::: EXERCISE DATA
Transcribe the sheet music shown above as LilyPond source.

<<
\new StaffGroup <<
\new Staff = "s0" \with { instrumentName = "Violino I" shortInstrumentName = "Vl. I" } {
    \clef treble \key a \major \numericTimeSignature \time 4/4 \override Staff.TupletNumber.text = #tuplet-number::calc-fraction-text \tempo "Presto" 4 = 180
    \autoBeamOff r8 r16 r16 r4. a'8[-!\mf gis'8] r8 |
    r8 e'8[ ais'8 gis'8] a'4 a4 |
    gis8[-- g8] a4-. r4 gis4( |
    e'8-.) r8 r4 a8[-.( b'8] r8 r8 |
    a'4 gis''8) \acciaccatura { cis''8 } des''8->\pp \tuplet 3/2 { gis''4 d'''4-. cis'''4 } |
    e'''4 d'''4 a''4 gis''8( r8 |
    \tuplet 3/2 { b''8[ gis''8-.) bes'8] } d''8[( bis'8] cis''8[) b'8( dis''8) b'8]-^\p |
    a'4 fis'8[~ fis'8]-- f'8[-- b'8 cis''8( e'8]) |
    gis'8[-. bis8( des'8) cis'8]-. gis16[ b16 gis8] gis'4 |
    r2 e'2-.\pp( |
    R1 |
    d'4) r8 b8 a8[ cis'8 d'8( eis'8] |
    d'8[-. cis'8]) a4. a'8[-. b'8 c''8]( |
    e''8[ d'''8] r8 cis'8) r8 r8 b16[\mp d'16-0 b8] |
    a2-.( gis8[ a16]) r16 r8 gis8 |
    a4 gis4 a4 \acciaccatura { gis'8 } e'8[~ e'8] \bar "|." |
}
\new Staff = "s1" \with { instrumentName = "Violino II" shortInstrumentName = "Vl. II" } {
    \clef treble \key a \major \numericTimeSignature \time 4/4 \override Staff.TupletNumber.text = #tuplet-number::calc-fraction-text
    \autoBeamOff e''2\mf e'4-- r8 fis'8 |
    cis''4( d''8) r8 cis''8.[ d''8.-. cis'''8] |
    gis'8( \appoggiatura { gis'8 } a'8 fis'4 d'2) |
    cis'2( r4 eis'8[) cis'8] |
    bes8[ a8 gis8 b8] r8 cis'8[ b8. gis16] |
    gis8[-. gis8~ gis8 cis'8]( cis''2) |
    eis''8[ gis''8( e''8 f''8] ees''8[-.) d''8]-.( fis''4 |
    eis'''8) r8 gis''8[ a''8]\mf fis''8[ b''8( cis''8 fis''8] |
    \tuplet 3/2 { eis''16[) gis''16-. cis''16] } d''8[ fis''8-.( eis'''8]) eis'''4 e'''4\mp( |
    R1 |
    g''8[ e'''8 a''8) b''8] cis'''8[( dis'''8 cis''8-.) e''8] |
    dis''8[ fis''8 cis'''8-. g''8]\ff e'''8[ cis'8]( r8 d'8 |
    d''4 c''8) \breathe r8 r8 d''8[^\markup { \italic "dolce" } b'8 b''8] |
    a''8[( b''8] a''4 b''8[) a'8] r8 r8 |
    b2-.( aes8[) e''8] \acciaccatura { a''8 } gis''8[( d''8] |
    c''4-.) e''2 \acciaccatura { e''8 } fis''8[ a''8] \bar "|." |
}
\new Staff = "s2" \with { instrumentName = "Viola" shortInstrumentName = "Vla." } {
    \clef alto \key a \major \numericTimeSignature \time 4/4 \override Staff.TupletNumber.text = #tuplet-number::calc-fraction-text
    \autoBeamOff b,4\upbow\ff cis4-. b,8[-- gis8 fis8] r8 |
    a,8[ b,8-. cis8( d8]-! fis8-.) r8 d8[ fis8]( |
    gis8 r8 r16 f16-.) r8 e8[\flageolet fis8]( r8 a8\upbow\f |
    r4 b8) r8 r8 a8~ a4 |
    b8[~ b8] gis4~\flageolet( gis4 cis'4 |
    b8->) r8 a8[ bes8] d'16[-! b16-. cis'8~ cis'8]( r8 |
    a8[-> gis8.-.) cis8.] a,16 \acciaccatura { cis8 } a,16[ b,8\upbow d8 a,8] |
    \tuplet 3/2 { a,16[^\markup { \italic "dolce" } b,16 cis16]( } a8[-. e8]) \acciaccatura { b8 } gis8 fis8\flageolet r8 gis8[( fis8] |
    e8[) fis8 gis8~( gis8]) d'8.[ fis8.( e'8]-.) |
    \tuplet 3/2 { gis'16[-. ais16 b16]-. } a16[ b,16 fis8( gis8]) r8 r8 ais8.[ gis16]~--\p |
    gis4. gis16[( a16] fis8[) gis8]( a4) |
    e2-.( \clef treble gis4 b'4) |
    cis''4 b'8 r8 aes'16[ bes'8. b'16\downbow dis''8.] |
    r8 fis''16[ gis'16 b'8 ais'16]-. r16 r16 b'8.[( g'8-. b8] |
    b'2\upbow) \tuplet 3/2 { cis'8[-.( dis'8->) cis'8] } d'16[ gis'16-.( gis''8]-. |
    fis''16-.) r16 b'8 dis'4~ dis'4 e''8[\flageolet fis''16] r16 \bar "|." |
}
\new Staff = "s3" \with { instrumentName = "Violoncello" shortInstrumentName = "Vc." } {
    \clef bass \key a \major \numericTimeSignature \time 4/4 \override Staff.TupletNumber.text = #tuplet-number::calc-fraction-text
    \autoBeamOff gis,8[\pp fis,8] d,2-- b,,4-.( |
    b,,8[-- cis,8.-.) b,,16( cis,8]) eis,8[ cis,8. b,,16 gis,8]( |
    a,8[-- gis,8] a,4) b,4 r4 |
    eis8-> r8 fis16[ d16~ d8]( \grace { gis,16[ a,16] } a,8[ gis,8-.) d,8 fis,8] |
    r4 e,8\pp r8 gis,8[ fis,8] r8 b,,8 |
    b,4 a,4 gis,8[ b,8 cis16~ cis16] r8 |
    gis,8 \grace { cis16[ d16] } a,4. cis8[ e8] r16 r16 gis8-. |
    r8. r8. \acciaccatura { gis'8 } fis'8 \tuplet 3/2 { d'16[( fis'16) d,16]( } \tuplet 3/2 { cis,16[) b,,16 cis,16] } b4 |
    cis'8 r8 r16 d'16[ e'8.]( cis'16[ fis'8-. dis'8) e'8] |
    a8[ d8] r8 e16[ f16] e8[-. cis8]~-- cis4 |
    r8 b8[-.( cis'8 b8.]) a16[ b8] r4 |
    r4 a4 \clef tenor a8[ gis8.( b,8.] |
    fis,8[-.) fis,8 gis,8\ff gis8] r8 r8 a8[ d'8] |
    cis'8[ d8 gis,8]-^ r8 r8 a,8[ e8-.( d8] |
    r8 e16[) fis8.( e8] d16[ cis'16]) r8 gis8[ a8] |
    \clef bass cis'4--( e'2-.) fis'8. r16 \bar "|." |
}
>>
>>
::::::
> _AIM OF THE EXERCISE_: Pull out every line above that contains the string "italic", matching case exactly.

> _RESPONSE TO THE EXERCISE_:
    d''4 c''8) \breathe r8 r8 d''8[^\markup { \italic "dolce" } b'8 b''8] |
    \tuplet 3/2 { a,16[^\markup { \italic "dolce" } b,16 cis16]( } a8[-. e8]) \acciaccatura { b8 } gis8 fis8\flageolet r8 gis8[( fis8] |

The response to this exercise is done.